:: WHAT IS NEEDED ::
Repeat every entry exactly as it stands. Omit the images.

:: INPUT DATA ::
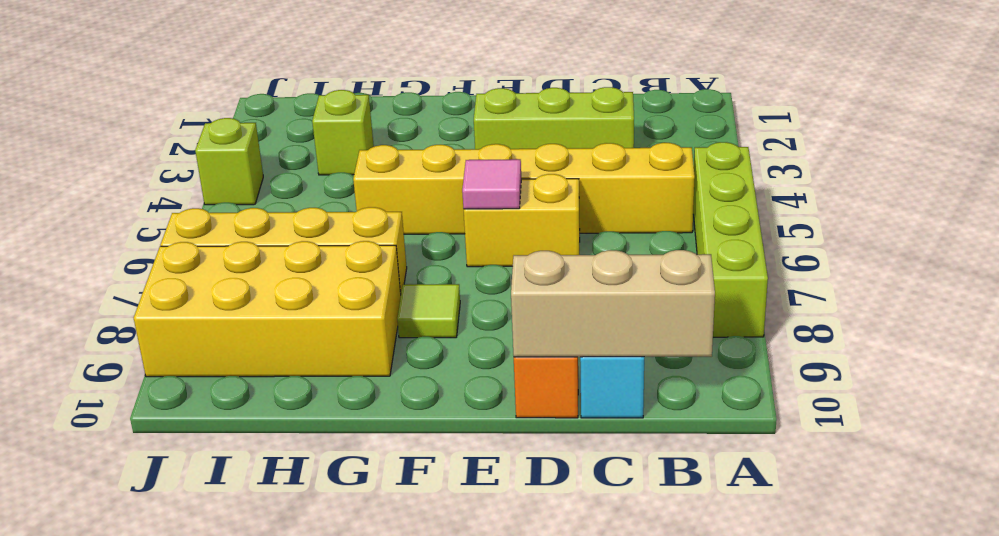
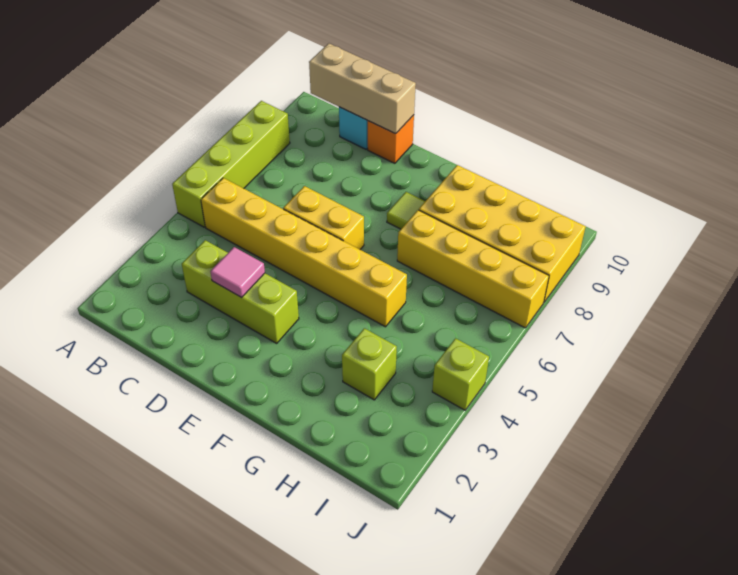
pink tile E6 level 2 -> pink tile D3 level 2

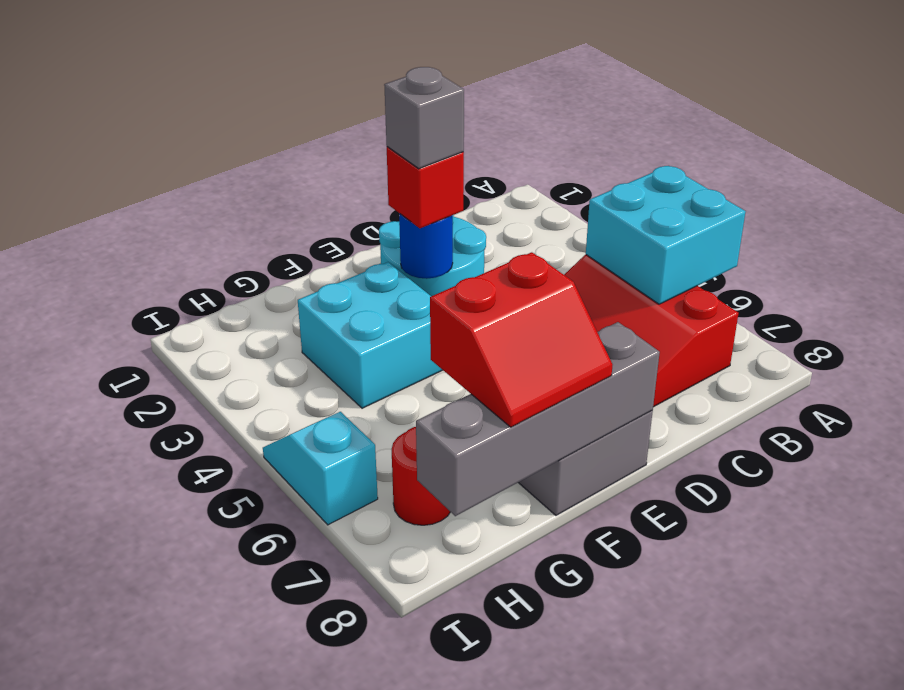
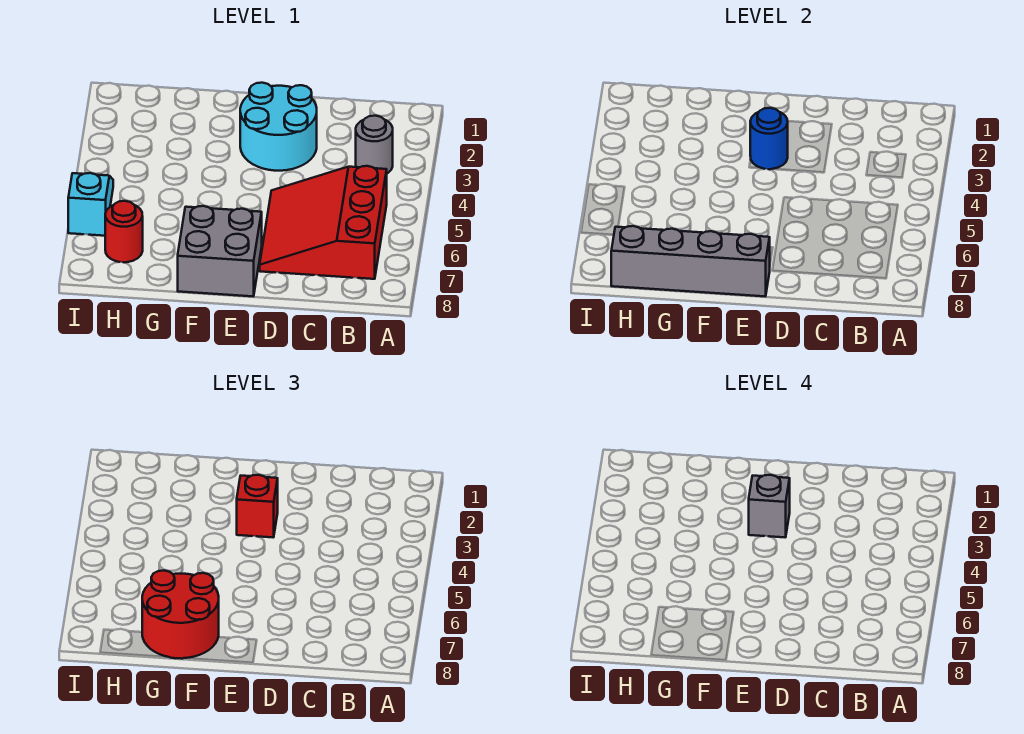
cyan brick A5:B6 level 2 -> none
none -> grey round brick B3 level 1
cyan brick F3:G4 level 1 -> none
red slope F7:G8 level 3 top 7 -> red round brick F7:G8 level 3

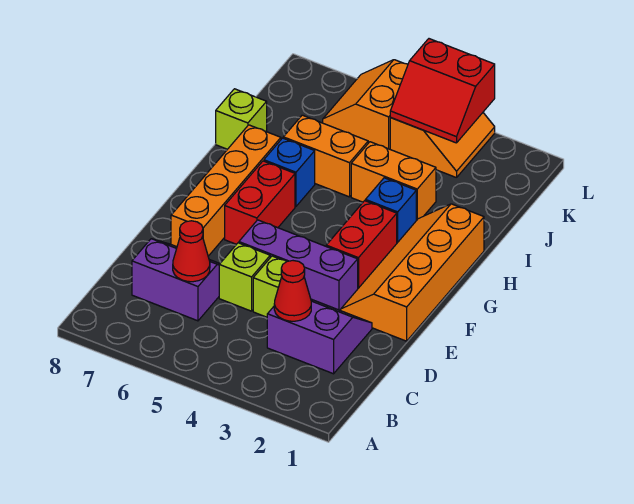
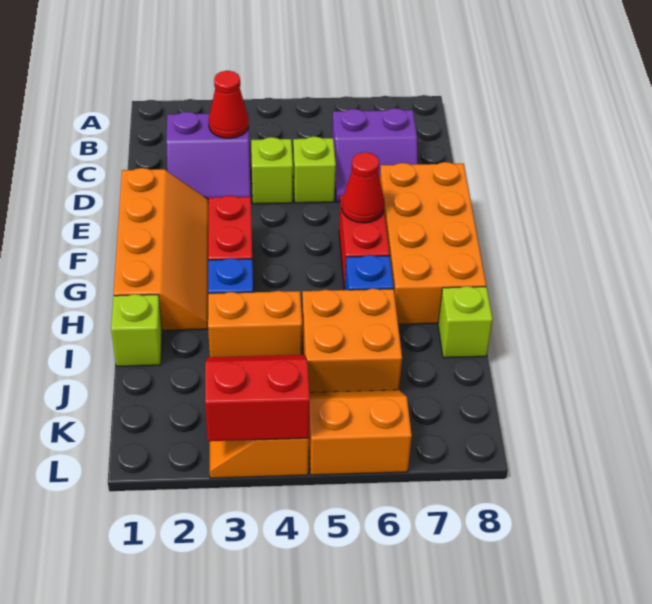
red cone C6 level 2 -> red cone F6 level 2
purple brick E3:E5 level 1 -> none
orange brick E7:H7 level 1 -> orange brick E7:H8 level 1
none -> lime brick I1 level 1
orange brick I5:I6 level 1 -> orange brick I5:J6 level 1
orange slope K5:L6 level 1 top 5 -> orange slope K5:L6 level 1 top L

:: TASK ANSWER ::
pink tile E6 level 2 -> pink tile D3 level 2

cyan brick A5:B6 level 2 -> none
none -> grey round brick B3 level 1
cyan brick F3:G4 level 1 -> none
red slope F7:G8 level 3 top 7 -> red round brick F7:G8 level 3

red cone C6 level 2 -> red cone F6 level 2
purple brick E3:E5 level 1 -> none
orange brick E7:H7 level 1 -> orange brick E7:H8 level 1
none -> lime brick I1 level 1
orange brick I5:I6 level 1 -> orange brick I5:J6 level 1
orange slope K5:L6 level 1 top 5 -> orange slope K5:L6 level 1 top L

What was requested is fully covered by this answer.